SUPPLIED ENTRIES Start Marker
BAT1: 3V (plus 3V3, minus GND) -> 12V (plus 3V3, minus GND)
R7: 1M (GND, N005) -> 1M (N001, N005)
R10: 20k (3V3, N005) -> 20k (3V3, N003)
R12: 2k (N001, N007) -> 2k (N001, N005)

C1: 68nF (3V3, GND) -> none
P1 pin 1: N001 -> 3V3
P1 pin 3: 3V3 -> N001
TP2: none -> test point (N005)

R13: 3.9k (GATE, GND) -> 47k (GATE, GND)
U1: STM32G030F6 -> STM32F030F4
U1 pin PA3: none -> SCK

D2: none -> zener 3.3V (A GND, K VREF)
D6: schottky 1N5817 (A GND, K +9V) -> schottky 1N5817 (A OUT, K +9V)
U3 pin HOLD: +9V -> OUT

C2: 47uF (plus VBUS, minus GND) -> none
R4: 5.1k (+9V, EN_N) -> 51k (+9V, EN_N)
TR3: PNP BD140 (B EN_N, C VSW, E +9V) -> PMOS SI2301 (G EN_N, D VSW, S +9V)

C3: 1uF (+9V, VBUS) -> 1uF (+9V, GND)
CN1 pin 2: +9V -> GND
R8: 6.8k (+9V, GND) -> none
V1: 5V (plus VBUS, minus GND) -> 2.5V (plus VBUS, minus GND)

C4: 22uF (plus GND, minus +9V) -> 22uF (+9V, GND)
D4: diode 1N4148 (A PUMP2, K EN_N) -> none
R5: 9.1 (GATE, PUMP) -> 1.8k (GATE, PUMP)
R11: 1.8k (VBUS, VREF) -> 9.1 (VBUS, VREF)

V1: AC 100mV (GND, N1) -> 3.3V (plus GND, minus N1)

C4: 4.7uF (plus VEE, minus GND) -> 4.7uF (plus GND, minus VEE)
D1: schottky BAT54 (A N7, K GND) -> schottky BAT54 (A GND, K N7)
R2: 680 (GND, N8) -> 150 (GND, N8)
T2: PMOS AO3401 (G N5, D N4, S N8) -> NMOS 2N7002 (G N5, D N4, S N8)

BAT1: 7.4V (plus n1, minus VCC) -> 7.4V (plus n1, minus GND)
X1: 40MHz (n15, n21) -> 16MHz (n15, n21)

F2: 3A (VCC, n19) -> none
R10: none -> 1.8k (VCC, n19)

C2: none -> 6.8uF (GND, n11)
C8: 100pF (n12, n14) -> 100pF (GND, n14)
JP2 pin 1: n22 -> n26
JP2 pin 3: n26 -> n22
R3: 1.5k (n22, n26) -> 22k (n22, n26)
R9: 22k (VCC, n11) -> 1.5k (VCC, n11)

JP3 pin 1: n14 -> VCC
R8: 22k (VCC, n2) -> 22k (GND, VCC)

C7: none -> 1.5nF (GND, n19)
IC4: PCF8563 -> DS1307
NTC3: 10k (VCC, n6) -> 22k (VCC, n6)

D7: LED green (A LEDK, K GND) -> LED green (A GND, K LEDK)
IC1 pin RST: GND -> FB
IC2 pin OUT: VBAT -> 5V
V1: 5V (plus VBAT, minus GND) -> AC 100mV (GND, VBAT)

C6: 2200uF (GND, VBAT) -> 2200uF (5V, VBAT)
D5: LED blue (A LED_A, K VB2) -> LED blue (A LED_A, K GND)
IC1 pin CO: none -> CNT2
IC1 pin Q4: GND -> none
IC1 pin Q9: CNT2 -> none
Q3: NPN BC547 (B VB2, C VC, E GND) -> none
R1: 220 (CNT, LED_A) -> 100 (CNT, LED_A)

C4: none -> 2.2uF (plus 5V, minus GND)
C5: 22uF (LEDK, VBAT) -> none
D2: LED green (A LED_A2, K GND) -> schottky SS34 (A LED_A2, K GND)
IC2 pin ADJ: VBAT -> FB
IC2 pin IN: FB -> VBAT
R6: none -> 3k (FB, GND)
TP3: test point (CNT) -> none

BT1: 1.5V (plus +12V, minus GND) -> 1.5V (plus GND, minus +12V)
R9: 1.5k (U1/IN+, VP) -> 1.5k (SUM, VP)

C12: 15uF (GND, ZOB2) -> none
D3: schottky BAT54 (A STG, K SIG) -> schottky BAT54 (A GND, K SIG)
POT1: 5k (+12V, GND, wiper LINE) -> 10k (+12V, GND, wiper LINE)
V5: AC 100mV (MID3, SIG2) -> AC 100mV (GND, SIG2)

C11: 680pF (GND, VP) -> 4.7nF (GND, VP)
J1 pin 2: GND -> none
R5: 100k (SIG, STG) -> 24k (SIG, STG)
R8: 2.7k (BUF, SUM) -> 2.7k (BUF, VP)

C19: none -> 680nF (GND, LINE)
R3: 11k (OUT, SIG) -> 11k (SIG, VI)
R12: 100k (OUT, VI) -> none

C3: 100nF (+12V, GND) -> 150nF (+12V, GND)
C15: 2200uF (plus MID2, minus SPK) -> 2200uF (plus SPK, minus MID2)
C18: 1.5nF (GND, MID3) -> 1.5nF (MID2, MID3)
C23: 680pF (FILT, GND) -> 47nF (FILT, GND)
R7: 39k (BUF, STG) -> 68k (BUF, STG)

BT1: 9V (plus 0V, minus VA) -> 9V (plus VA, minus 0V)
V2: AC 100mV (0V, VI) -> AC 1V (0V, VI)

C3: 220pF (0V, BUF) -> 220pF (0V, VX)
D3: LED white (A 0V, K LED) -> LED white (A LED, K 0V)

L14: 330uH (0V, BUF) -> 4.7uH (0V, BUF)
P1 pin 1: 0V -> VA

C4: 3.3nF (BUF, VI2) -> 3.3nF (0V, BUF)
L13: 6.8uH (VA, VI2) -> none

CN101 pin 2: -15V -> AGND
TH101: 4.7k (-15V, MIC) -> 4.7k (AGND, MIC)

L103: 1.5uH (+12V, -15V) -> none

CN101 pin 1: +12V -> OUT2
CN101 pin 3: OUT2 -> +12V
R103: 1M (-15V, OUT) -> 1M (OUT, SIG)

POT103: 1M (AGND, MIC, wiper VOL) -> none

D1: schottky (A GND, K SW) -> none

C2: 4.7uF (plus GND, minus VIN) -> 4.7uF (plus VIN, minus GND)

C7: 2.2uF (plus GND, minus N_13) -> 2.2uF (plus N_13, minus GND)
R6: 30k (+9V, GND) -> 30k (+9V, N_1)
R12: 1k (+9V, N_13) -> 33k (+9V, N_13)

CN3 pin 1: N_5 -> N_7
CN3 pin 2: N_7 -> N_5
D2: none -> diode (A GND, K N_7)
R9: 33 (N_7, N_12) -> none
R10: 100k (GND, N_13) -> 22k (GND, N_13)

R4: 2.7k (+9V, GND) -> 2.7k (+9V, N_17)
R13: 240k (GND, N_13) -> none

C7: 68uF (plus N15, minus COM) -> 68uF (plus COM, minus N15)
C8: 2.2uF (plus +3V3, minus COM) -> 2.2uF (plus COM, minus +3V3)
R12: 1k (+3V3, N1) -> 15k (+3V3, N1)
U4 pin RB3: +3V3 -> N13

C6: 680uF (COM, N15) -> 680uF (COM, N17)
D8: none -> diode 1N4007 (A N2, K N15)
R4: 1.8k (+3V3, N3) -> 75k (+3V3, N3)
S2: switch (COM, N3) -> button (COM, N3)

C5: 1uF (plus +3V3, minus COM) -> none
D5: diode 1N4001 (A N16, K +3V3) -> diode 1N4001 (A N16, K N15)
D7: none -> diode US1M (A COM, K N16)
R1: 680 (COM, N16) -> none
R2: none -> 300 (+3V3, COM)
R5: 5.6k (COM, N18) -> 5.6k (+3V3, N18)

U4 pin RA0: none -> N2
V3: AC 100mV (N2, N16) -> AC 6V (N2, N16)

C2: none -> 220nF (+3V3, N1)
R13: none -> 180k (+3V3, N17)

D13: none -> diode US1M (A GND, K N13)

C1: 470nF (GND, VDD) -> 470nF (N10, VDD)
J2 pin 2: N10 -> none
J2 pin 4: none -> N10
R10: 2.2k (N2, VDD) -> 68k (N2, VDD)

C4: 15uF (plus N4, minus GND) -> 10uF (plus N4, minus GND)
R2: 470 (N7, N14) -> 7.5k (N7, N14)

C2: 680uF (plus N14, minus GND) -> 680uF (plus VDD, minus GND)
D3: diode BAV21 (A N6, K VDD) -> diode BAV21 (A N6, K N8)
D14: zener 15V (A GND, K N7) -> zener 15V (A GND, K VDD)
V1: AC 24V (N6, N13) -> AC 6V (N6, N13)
SUPPLIED ENTRIES End Marker
Reproduce exactly the lines of the records above from the one with "TP3: test point (CNT) -> none" to the one with "POT103: 1M (AGND, MIC, wiper VOL) -> none", both included, and leave out everything else.

> **OUTPUT OF THE TASK**:
TP3: test point (CNT) -> none

BT1: 1.5V (plus +12V, minus GND) -> 1.5V (plus GND, minus +12V)
R9: 1.5k (U1/IN+, VP) -> 1.5k (SUM, VP)

C12: 15uF (GND, ZOB2) -> none
D3: schottky BAT54 (A STG, K SIG) -> schottky BAT54 (A GND, K SIG)
POT1: 5k (+12V, GND, wiper LINE) -> 10k (+12V, GND, wiper LINE)
V5: AC 100mV (MID3, SIG2) -> AC 100mV (GND, SIG2)

C11: 680pF (GND, VP) -> 4.7nF (GND, VP)
J1 pin 2: GND -> none
R5: 100k (SIG, STG) -> 24k (SIG, STG)
R8: 2.7k (BUF, SUM) -> 2.7k (BUF, VP)

C19: none -> 680nF (GND, LINE)
R3: 11k (OUT, SIG) -> 11k (SIG, VI)
R12: 100k (OUT, VI) -> none

C3: 100nF (+12V, GND) -> 150nF (+12V, GND)
C15: 2200uF (plus MID2, minus SPK) -> 2200uF (plus SPK, minus MID2)
C18: 1.5nF (GND, MID3) -> 1.5nF (MID2, MID3)
C23: 680pF (FILT, GND) -> 47nF (FILT, GND)
R7: 39k (BUF, STG) -> 68k (BUF, STG)

BT1: 9V (plus 0V, minus VA) -> 9V (plus VA, minus 0V)
V2: AC 100mV (0V, VI) -> AC 1V (0V, VI)

C3: 220pF (0V, BUF) -> 220pF (0V, VX)
D3: LED white (A 0V, K LED) -> LED white (A LED, K 0V)

L14: 330uH (0V, BUF) -> 4.7uH (0V, BUF)
P1 pin 1: 0V -> VA

C4: 3.3nF (BUF, VI2) -> 3.3nF (0V, BUF)
L13: 6.8uH (VA, VI2) -> none

CN101 pin 2: -15V -> AGND
TH101: 4.7k (-15V, MIC) -> 4.7k (AGND, MIC)

L103: 1.5uH (+12V, -15V) -> none

CN101 pin 1: +12V -> OUT2
CN101 pin 3: OUT2 -> +12V
R103: 1M (-15V, OUT) -> 1M (OUT, SIG)

POT103: 1M (AGND, MIC, wiper VOL) -> none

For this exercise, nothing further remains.